Go through the listing and set it down exactly, leaving out its pictures.

Supplied material below:

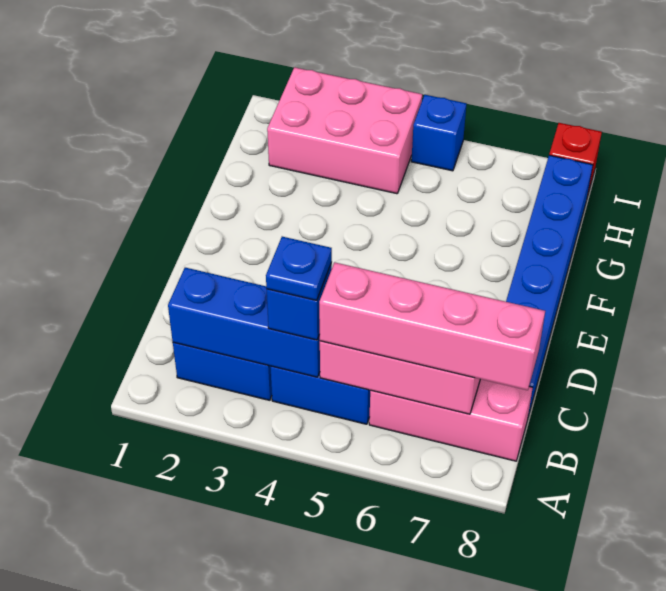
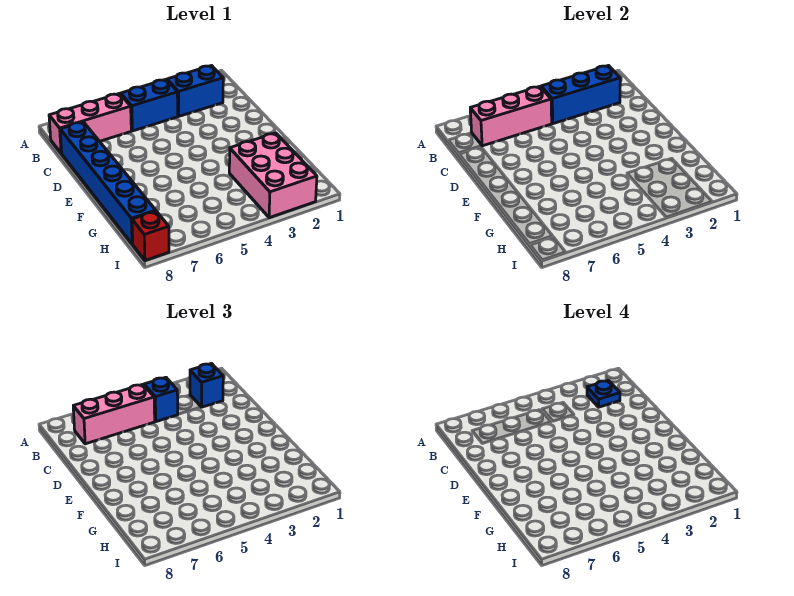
blue plate B4 level 4 -> blue plate B2 level 4
pink brick B5:B8 level 3 -> pink brick B5:B7 level 3
pink brick H2:I4 level 1 -> pink brick G2:I3 level 1
blue brick I5 level 1 -> blue brick B2 level 3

End of Supplied material.

__Written solution__:
blue plate B4 level 4 -> blue plate B2 level 4
pink brick B5:B8 level 3 -> pink brick B5:B7 level 3
pink brick H2:I4 level 1 -> pink brick G2:I3 level 1
blue brick I5 level 1 -> blue brick B2 level 3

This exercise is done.